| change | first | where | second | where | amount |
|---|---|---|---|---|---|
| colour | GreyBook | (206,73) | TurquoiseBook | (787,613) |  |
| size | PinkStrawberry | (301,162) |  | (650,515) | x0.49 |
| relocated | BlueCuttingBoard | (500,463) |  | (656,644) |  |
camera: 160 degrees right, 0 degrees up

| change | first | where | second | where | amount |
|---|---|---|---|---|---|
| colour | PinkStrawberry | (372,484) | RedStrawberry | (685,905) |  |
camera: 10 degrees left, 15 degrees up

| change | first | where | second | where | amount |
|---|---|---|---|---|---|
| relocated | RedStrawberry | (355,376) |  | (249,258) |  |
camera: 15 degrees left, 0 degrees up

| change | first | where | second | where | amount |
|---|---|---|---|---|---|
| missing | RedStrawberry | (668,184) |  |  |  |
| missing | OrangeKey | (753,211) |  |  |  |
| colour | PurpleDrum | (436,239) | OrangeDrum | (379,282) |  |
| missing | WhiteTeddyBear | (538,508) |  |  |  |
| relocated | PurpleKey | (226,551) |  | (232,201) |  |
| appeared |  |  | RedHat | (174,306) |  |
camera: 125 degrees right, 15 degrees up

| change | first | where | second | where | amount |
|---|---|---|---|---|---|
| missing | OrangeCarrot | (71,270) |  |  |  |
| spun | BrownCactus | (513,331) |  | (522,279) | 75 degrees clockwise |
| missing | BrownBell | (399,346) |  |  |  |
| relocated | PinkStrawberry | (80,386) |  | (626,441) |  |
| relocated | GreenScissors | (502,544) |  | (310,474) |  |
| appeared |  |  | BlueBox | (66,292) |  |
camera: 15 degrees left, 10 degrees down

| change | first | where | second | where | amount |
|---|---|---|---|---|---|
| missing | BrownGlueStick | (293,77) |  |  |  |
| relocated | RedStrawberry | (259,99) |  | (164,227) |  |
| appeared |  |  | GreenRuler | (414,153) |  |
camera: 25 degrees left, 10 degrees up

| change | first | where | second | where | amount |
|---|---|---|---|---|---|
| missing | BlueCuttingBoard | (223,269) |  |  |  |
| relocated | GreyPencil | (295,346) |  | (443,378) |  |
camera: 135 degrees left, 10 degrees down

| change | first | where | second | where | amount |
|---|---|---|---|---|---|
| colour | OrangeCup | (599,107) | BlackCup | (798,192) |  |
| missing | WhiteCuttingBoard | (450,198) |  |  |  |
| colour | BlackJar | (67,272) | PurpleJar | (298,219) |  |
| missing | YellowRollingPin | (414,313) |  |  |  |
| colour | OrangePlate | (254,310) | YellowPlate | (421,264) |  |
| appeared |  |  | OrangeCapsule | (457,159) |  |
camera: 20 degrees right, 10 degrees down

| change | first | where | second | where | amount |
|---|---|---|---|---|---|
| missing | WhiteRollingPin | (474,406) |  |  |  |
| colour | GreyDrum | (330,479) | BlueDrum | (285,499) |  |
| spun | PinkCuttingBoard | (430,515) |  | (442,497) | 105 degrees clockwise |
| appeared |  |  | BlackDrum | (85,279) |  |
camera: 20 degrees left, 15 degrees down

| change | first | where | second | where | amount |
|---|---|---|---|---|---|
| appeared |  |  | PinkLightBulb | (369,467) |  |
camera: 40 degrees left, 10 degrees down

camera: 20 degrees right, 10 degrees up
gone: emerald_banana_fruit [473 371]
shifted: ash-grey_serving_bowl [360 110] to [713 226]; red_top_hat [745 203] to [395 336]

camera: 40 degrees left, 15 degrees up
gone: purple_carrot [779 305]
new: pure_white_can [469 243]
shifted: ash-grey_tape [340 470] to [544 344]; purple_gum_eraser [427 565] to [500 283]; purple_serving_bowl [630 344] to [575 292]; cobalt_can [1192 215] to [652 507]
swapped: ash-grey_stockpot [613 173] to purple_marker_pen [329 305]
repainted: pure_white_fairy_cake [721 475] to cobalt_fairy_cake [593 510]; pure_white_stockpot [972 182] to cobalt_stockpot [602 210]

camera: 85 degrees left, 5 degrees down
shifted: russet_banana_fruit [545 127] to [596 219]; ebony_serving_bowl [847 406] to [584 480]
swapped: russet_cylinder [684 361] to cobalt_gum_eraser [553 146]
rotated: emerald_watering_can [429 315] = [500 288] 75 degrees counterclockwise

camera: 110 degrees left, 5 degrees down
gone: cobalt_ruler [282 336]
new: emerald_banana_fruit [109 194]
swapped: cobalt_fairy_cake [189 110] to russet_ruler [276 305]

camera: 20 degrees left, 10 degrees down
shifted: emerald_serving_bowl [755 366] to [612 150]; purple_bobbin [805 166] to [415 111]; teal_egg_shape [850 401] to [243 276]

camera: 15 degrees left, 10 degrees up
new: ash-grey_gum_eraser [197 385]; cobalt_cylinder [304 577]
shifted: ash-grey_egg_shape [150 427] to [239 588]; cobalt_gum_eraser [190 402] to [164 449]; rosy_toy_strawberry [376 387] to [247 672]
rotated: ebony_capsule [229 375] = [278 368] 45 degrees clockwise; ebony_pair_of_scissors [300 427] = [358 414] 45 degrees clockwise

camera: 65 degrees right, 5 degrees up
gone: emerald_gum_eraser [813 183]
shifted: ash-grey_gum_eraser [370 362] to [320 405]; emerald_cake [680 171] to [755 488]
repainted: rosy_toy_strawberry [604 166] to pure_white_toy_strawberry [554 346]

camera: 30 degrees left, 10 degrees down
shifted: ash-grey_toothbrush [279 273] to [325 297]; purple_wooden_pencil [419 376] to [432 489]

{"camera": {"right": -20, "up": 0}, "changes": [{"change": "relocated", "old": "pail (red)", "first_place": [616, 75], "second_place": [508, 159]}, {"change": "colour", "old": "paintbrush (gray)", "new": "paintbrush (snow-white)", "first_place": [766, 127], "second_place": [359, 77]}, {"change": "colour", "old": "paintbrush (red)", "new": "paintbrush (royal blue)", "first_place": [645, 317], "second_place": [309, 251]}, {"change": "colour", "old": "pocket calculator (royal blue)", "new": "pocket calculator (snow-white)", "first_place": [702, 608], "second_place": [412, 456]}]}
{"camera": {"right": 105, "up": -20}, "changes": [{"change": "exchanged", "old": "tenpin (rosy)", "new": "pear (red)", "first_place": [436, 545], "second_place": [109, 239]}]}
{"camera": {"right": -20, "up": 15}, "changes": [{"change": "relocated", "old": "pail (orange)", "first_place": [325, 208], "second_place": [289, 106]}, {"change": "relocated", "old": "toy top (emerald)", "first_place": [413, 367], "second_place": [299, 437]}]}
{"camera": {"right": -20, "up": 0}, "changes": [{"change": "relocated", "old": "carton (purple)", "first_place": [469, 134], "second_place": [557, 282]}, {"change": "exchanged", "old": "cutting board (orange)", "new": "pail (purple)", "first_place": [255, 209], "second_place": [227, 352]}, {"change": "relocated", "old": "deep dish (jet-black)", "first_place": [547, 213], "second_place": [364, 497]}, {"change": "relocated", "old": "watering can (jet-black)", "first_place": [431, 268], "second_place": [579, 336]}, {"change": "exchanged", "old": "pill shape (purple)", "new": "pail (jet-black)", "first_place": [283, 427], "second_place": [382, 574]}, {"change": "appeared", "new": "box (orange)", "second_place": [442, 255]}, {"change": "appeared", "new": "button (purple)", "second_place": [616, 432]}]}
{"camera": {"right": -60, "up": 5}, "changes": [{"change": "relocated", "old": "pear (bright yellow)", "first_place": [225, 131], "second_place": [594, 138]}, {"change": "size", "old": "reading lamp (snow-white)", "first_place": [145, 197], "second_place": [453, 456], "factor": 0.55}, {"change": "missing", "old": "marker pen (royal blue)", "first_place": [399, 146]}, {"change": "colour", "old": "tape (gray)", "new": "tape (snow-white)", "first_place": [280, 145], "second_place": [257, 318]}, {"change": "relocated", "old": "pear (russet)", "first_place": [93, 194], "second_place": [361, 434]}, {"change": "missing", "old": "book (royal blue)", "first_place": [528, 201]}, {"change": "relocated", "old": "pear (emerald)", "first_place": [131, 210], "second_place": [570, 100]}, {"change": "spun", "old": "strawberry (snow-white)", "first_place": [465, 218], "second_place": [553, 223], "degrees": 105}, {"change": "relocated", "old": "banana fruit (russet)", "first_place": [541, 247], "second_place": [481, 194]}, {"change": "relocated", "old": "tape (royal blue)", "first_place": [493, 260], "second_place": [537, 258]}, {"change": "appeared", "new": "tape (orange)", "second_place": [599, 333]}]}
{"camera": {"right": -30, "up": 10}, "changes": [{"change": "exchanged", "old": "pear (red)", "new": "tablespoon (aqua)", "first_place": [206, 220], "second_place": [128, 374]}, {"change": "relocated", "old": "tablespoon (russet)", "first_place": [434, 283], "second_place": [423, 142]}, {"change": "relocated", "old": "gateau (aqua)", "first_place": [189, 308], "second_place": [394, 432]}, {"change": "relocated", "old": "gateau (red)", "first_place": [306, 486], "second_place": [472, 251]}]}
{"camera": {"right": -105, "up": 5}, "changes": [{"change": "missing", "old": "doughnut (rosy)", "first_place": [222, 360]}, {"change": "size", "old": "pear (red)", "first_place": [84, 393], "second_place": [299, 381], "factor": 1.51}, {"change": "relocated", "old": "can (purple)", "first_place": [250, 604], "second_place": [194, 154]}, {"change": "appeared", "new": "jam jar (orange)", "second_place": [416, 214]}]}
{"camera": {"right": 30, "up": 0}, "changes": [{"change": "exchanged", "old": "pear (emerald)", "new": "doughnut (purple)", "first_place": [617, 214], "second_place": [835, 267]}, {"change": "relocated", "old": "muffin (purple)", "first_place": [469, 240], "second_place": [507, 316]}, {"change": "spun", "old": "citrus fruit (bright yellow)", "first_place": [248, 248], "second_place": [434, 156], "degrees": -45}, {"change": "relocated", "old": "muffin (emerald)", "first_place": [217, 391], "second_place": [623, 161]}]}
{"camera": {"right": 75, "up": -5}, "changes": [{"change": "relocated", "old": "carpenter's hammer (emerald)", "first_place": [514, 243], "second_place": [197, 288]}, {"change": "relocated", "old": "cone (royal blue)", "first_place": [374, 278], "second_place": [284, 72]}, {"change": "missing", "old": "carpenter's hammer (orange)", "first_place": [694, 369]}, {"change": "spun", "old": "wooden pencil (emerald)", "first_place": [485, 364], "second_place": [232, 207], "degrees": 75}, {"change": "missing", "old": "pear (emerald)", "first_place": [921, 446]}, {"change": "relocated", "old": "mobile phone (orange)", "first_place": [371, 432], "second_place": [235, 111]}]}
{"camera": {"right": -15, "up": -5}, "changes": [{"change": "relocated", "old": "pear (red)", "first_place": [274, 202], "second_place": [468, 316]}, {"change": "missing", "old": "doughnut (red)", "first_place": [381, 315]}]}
————
Begin with the top line of the material and go as far as the line with "relocated | BlueCuttingBoard". Set down those lines exactly, both ends included, and nothing more.

- _COMPLETED TASK_
| change | first | where | second | where | amount |
|---|---|---|---|---|---|
| colour | GreyBook | (206,73) | TurquoiseBook | (787,613) |  |
| size | PinkStrawberry | (301,162) |  | (650,515) | x0.49 |
| relocated | BlueCuttingBoard | (500,463) |  | (656,644) |  |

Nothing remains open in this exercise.